## BRIEF
Report all lines below with the word "OPTO".

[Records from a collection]
Content starts

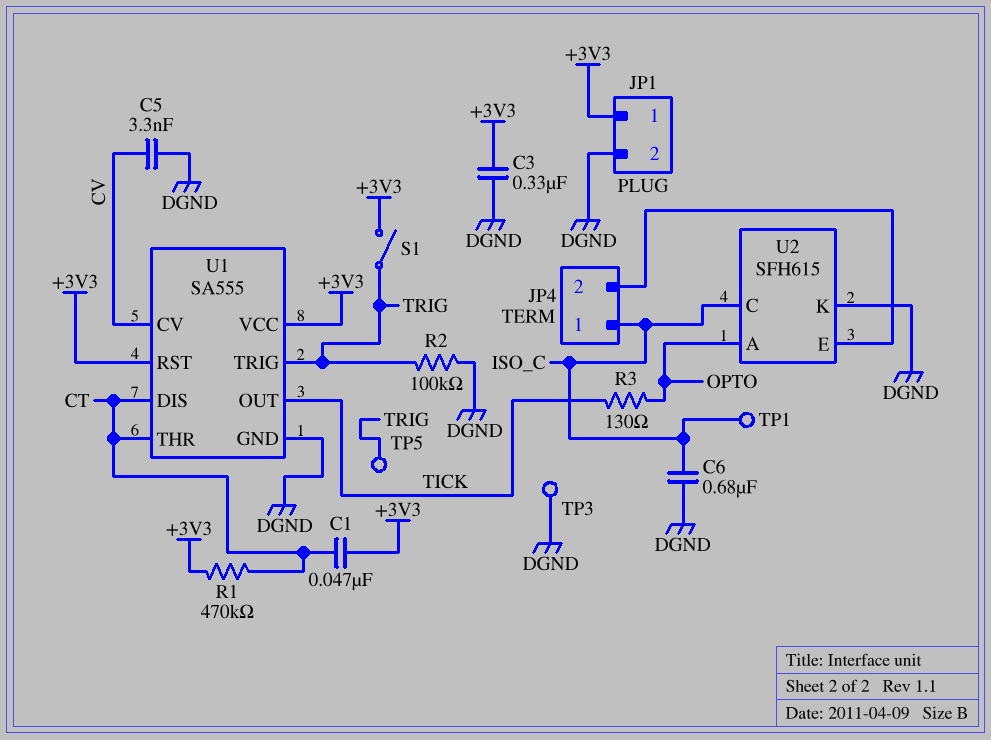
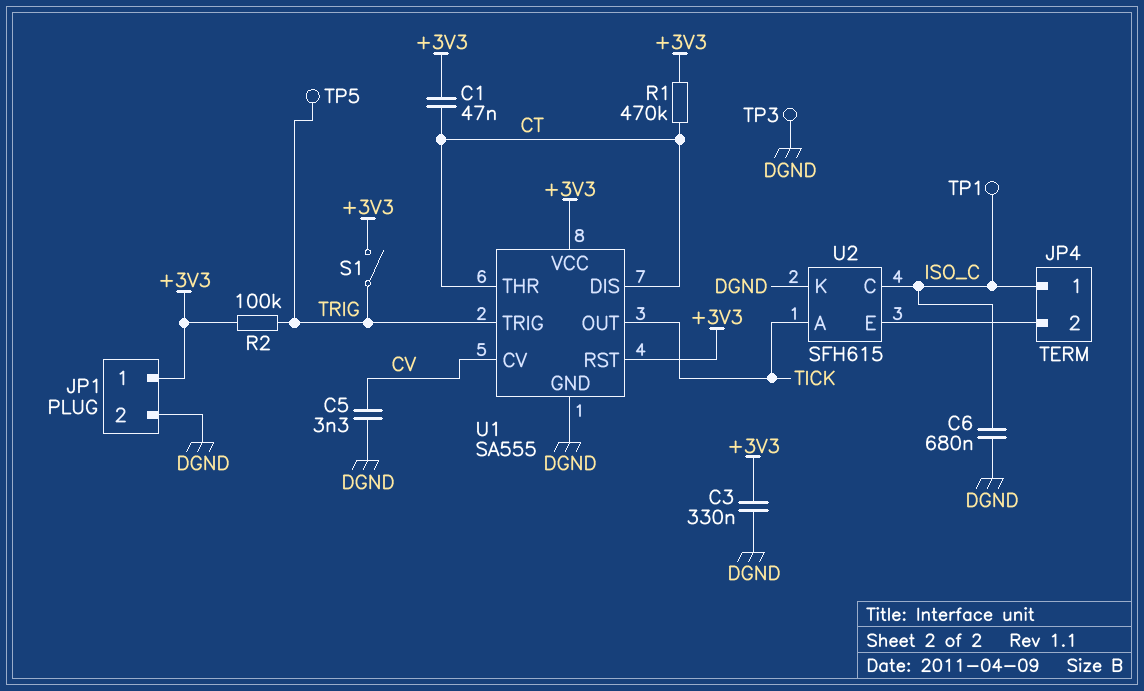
R2: 100k (DGND, TRIG) -> 100k (+3V3, TRIG)
R3: 130 (OPTO, TICK) -> none
U2 pin A: OPTO -> TICK

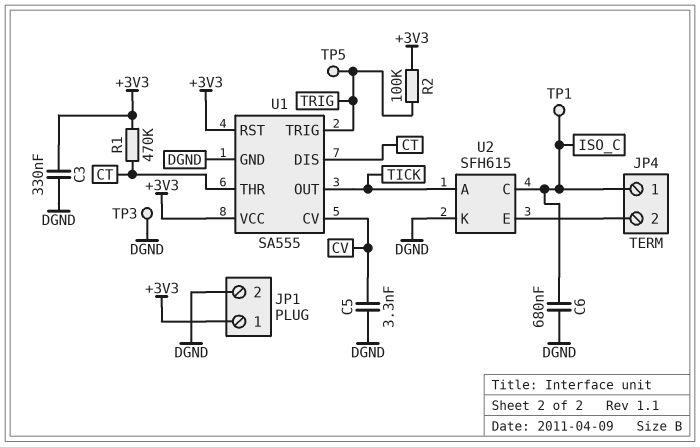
C1: 47nF (+3V3, CT) -> none
S1: switch (+3V3, TRIG) -> none

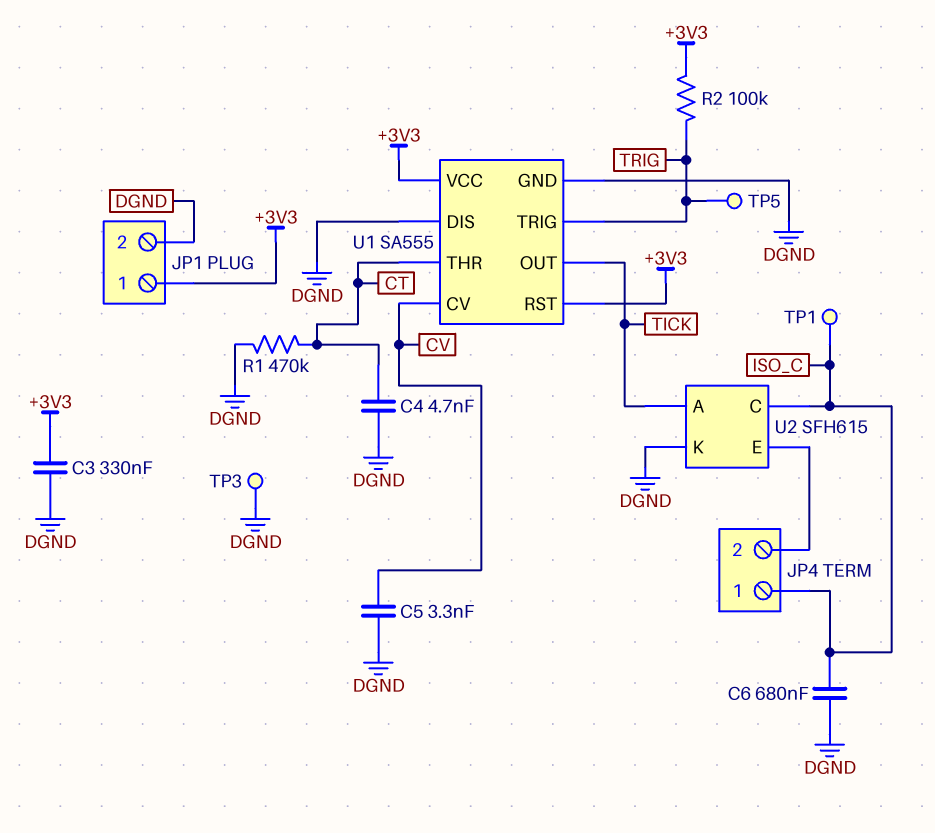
C4: none -> 4.7nF (CT, DGND)
R1: 470k (+3V3, CT) -> 470k (CT, DGND)
U1 pin DIS: CT -> DGND

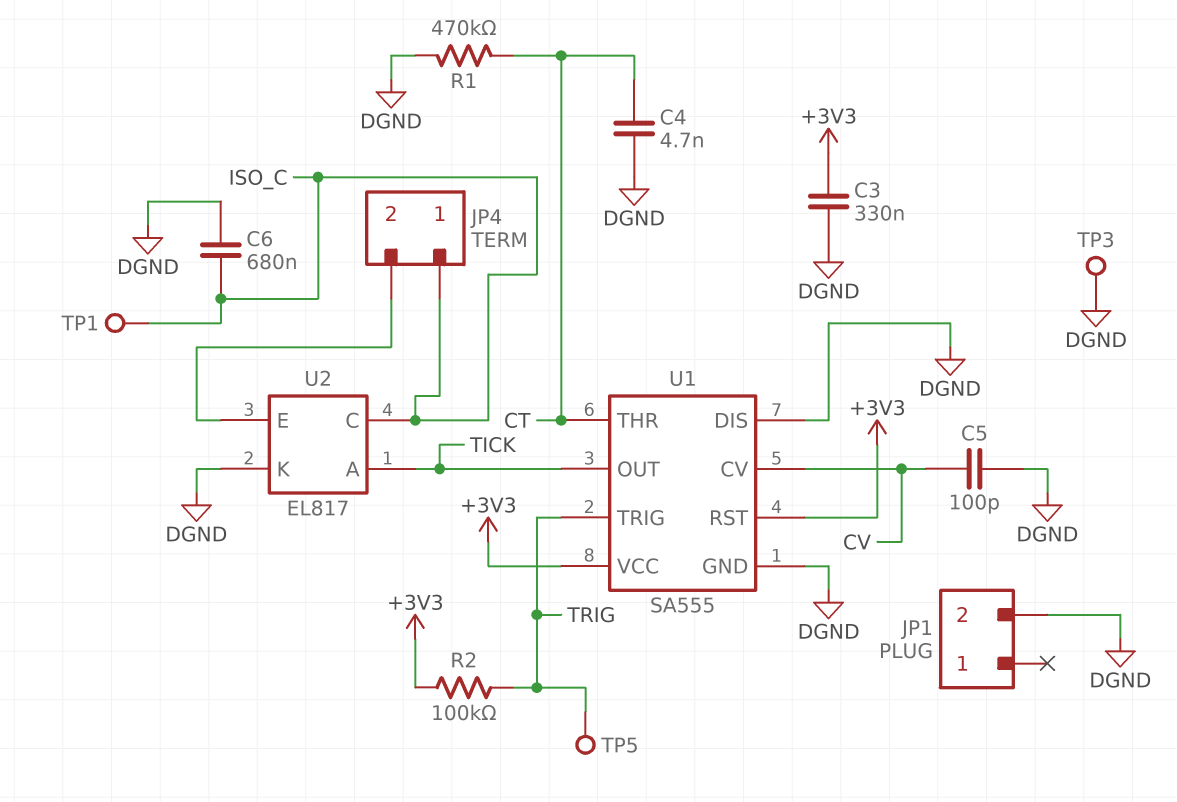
C5: 3.3nF (CV, DGND) -> 100pF (CV, DGND)
JP1 pin 1: +3V3 -> none
U2: SFH615 -> EL817

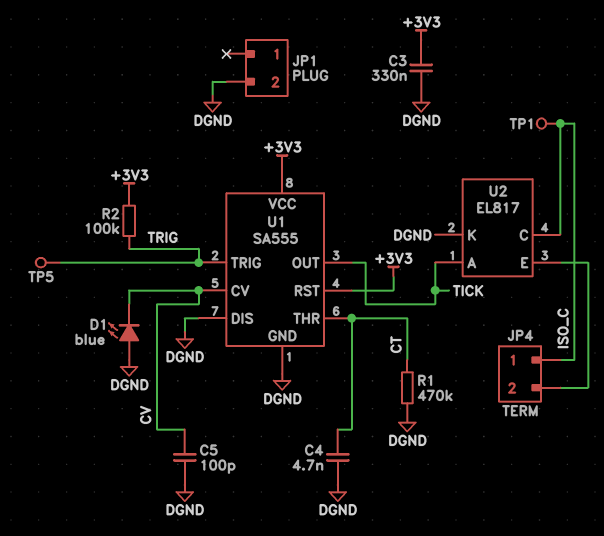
C6: 680nF (DGND, ISO_C) -> none
D1: none -> LED blue (A DGND, K CV)
TP3: test point (DGND) -> none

Content ends

## SOLUTION TO THE EXERCISE
R3: 130 (OPTO, TICK) -> none
U2 pin A: OPTO -> TICK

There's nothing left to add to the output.